- **Exercise materials**
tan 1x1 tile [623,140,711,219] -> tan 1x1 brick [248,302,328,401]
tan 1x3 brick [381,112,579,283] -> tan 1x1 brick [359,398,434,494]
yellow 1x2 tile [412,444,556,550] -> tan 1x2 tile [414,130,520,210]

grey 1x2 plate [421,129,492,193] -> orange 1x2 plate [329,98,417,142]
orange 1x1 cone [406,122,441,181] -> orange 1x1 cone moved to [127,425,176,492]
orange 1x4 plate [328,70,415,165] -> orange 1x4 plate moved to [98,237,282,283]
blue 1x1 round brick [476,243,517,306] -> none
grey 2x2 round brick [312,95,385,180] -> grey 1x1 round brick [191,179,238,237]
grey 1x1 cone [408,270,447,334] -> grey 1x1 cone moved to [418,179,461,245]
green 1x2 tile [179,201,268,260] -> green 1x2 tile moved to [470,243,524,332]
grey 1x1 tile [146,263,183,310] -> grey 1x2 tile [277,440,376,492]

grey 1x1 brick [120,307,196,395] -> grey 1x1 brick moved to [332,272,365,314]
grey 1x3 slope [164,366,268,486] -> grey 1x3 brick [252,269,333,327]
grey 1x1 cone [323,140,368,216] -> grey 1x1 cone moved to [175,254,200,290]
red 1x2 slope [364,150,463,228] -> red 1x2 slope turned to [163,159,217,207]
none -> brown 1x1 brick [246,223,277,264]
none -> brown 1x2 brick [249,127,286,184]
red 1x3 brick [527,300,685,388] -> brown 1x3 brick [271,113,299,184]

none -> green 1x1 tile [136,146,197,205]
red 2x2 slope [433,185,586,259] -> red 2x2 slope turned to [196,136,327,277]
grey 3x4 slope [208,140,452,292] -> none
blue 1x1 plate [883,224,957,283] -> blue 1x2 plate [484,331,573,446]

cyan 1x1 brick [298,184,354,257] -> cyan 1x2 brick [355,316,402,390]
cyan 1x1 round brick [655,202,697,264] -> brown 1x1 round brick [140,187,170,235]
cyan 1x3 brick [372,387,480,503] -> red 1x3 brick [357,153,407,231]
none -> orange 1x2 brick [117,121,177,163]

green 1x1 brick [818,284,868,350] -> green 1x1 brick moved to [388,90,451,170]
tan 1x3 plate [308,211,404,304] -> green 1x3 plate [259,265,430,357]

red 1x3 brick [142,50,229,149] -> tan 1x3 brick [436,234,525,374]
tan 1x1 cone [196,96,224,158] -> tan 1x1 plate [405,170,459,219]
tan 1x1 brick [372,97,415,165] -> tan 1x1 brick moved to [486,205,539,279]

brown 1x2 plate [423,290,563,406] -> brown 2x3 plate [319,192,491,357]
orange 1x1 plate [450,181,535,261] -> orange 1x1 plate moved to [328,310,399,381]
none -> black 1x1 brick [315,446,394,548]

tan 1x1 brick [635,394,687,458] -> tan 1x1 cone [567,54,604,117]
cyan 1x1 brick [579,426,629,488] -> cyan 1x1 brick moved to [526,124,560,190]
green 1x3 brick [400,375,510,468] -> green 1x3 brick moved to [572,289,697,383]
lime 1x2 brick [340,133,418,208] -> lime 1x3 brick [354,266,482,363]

- **Task description**
Using the listing, copy every line where the word "turned" shows up.

- **Solution for this exercise**
red 1x2 slope [364,150,463,228] -> red 1x2 slope turned to [163,159,217,207]
red 2x2 slope [433,185,586,259] -> red 2x2 slope turned to [196,136,327,277]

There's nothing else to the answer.